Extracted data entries
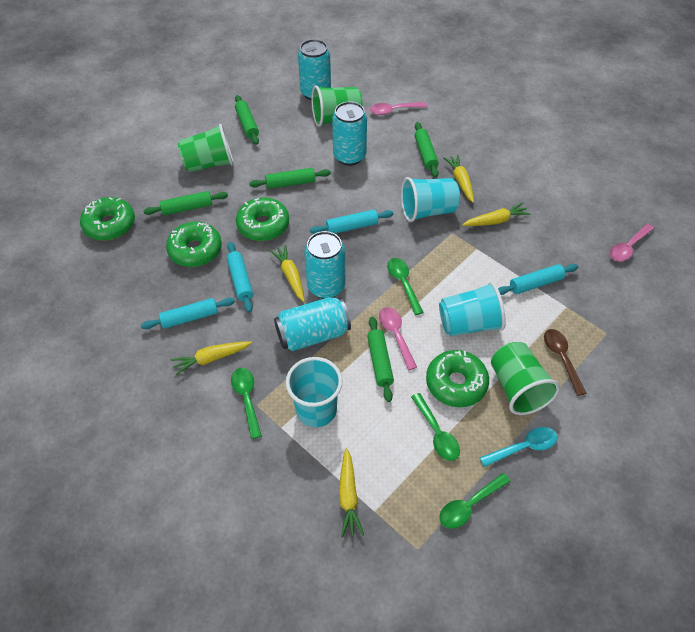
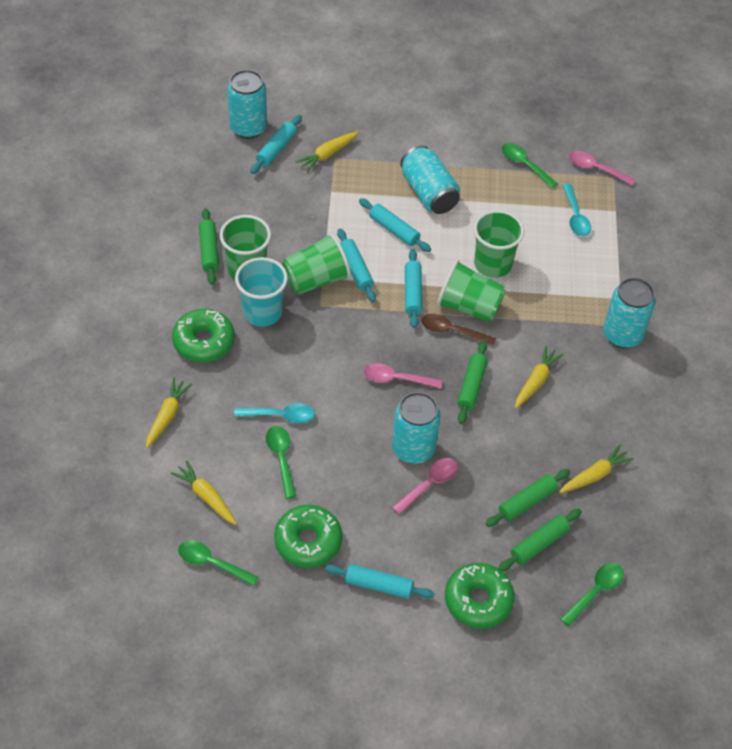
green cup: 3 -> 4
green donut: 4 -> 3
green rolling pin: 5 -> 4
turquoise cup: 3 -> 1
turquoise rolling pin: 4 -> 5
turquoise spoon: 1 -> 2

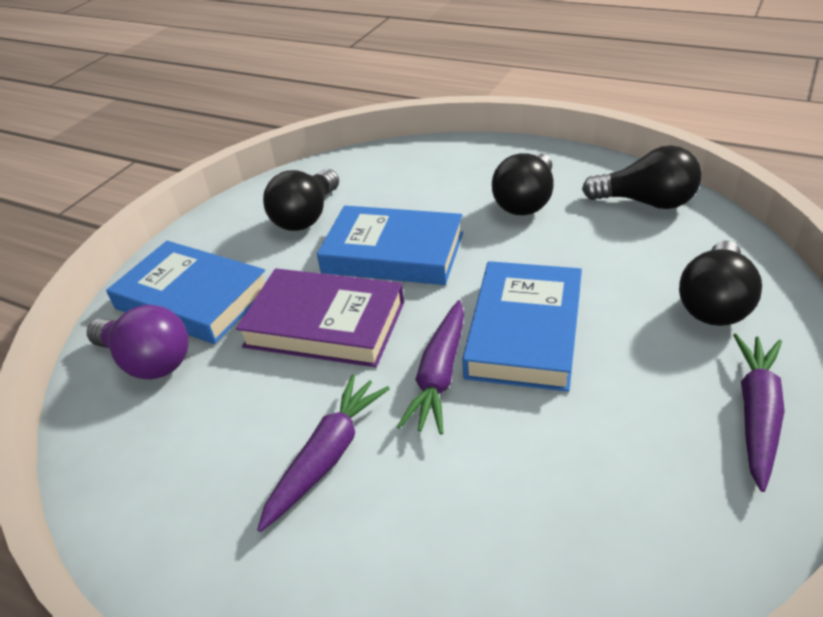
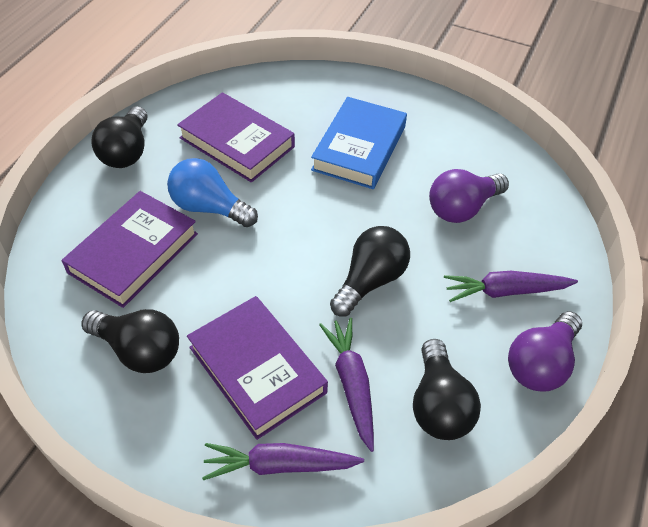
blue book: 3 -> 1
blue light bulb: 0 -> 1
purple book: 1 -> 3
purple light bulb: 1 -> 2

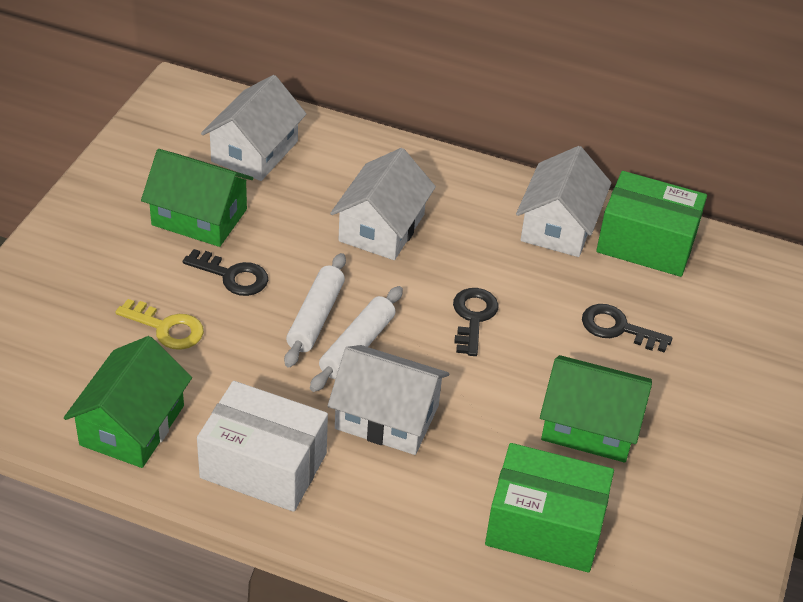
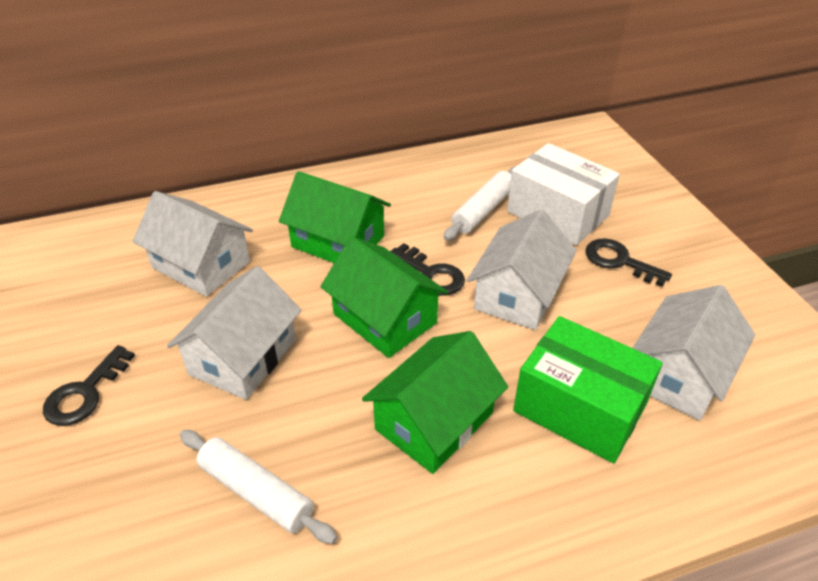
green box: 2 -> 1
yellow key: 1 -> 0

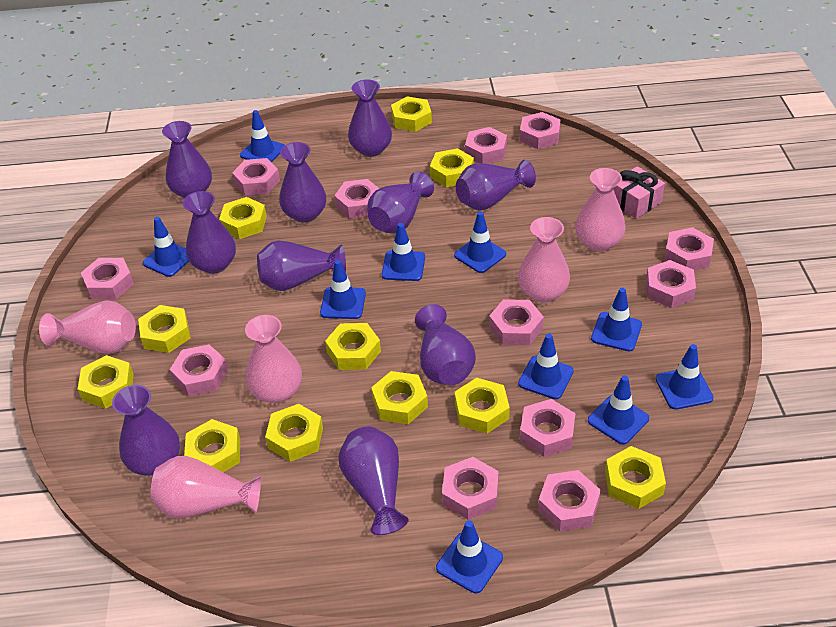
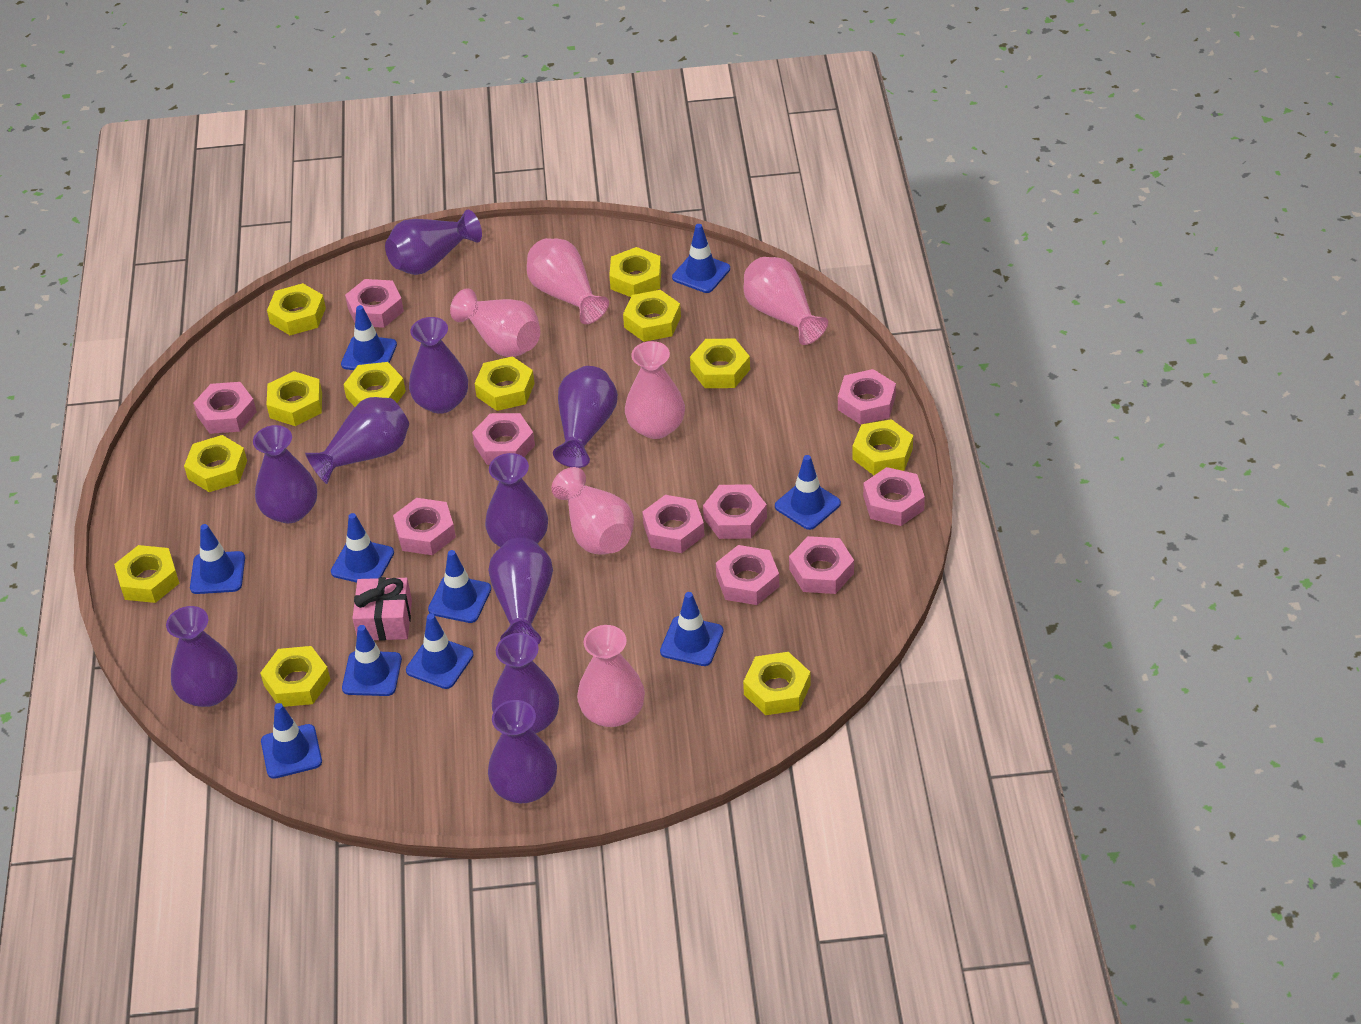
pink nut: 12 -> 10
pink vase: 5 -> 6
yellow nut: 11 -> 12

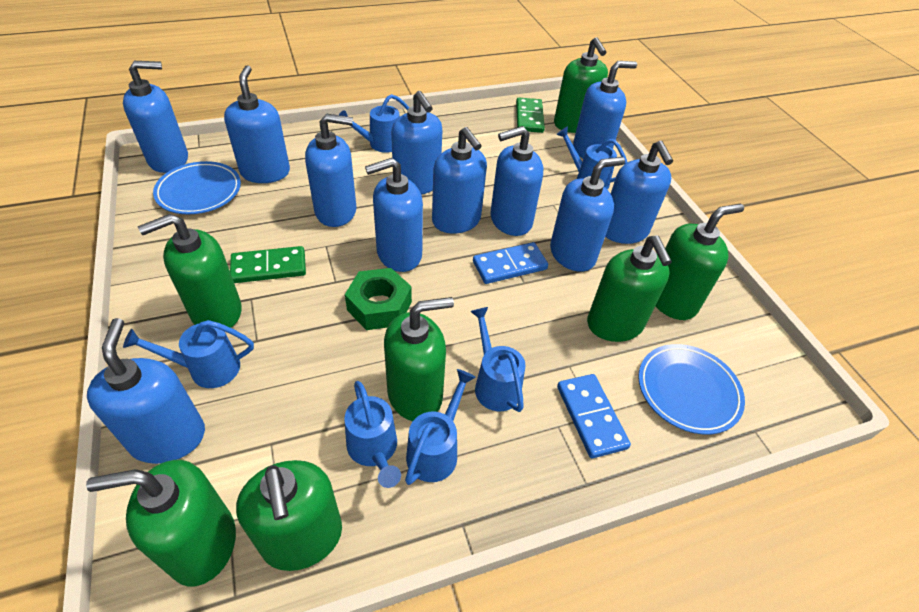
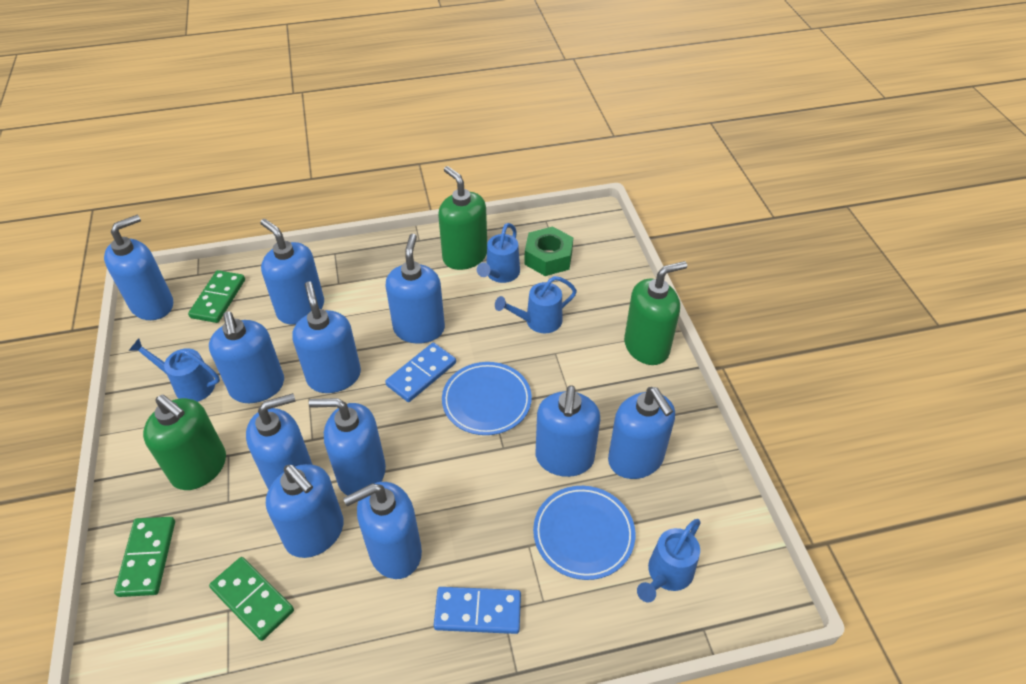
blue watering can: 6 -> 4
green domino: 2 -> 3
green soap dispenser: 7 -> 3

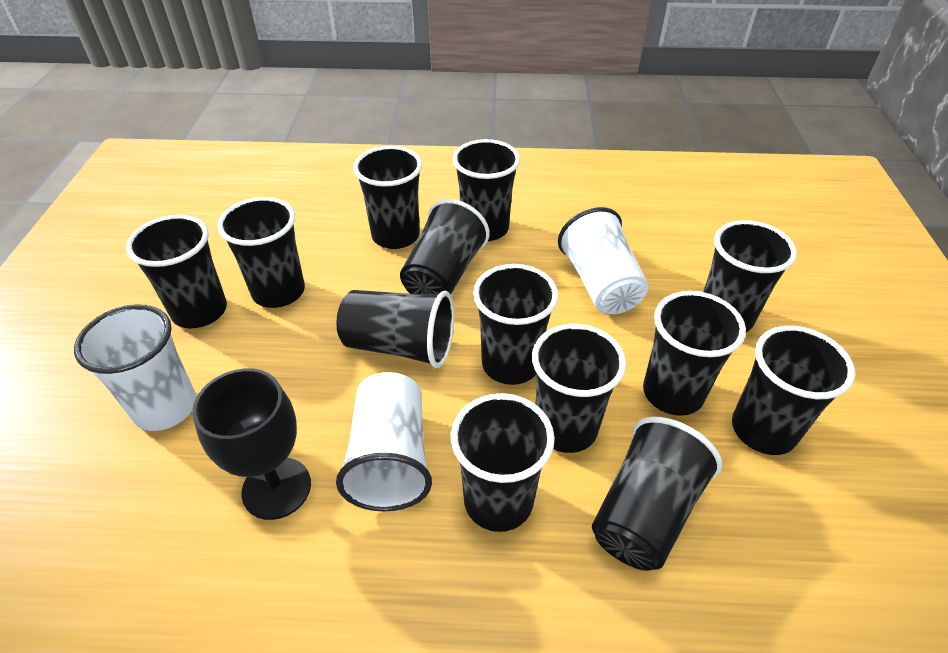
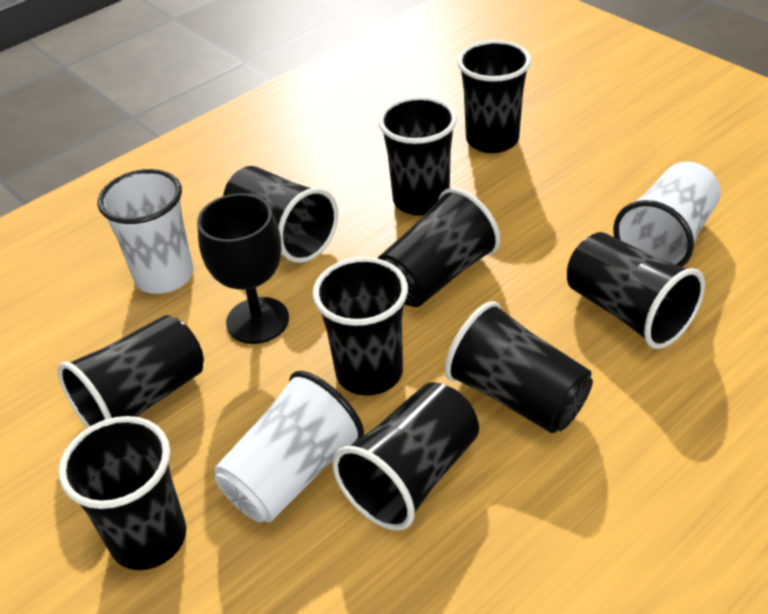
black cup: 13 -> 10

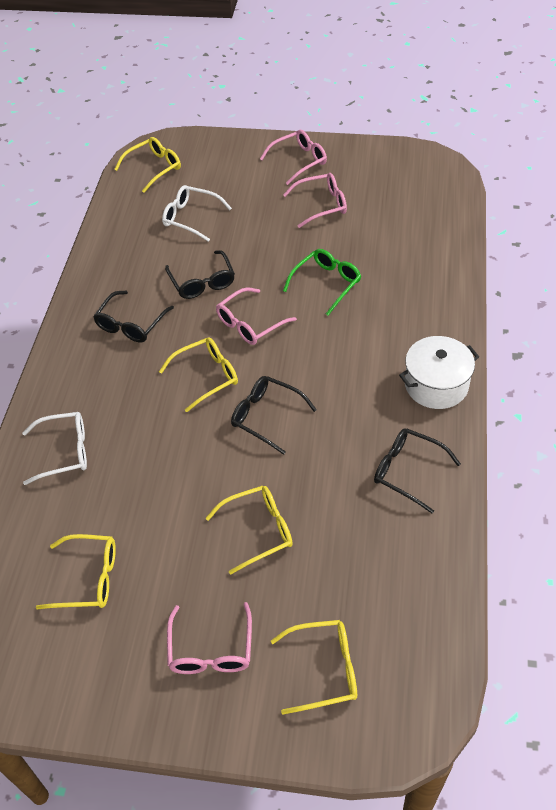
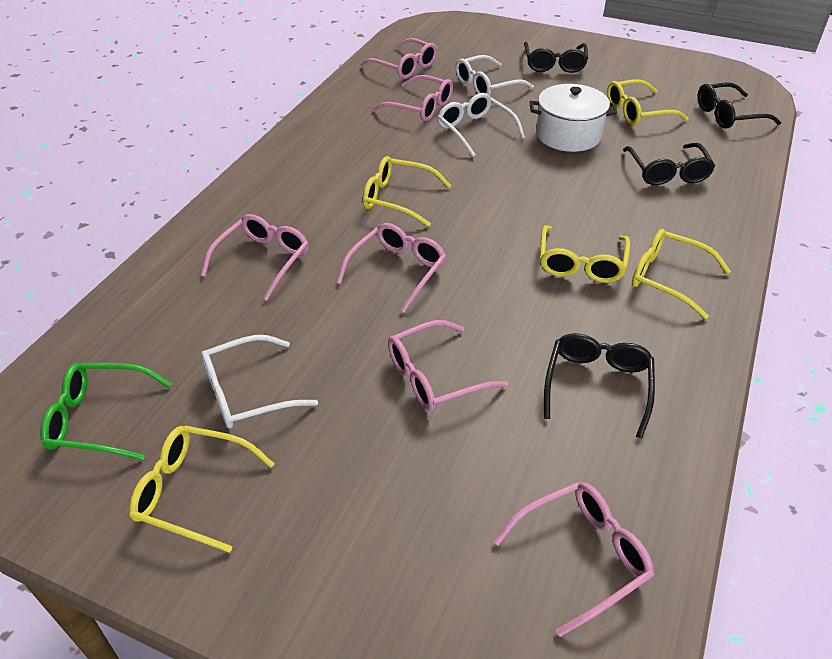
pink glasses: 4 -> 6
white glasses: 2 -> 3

◆ WORK INSTRUCTION ◆
Repeat each entry precisely as it appears. Leave the pictures out.

◆ EXERCISE SOLUTION ◆
green cup: 3 -> 4
green donut: 4 -> 3
green rolling pin: 5 -> 4
turquoise cup: 3 -> 1
turquoise rolling pin: 4 -> 5
turquoise spoon: 1 -> 2

blue book: 3 -> 1
blue light bulb: 0 -> 1
purple book: 1 -> 3
purple light bulb: 1 -> 2

green box: 2 -> 1
yellow key: 1 -> 0

pink nut: 12 -> 10
pink vase: 5 -> 6
yellow nut: 11 -> 12

blue watering can: 6 -> 4
green domino: 2 -> 3
green soap dispenser: 7 -> 3

black cup: 13 -> 10

pink glasses: 4 -> 6
white glasses: 2 -> 3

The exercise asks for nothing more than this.